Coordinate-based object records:
════════════════

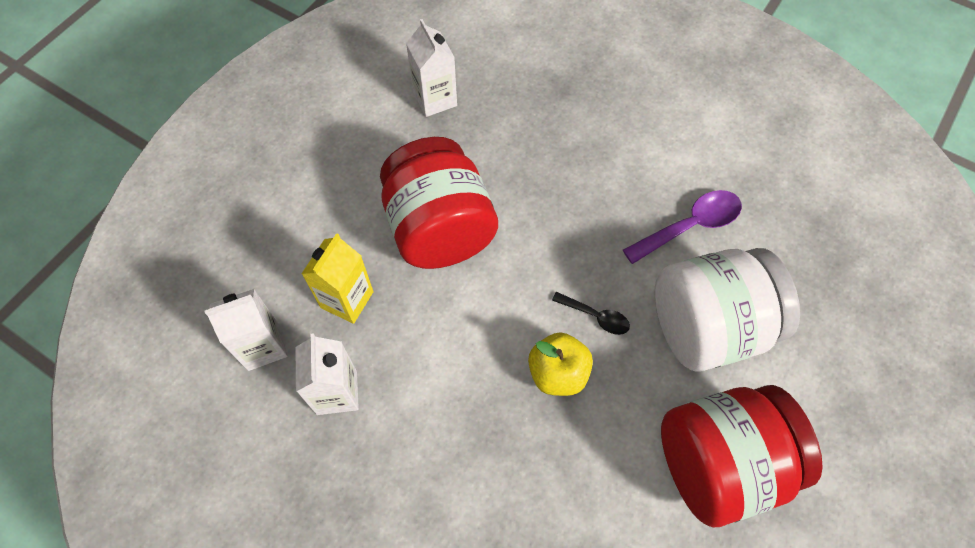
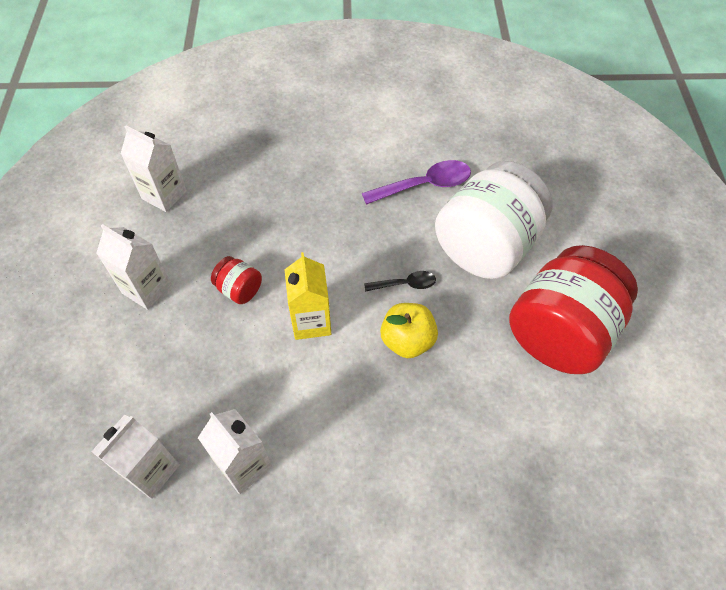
camera: 35 degrees left, 5 degrees down
(347, 299) = (200, 388): yellow carton -> yellow carton (311, 321)
(362, 181) = (146, 289): none -> white carton
(439, 229) = (239, 289): red jar -> red jar, size x0.42
(689, 226) = (424, 185): purple spoon -> purple spoon turned 45 degrees clockwise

════════════════

◆ WHAT NEEDS TO BE DONE: Going through the records above line by line, count those that hold the word "degrees", and answer with the number only.

◆ TASK RESPONSE: 2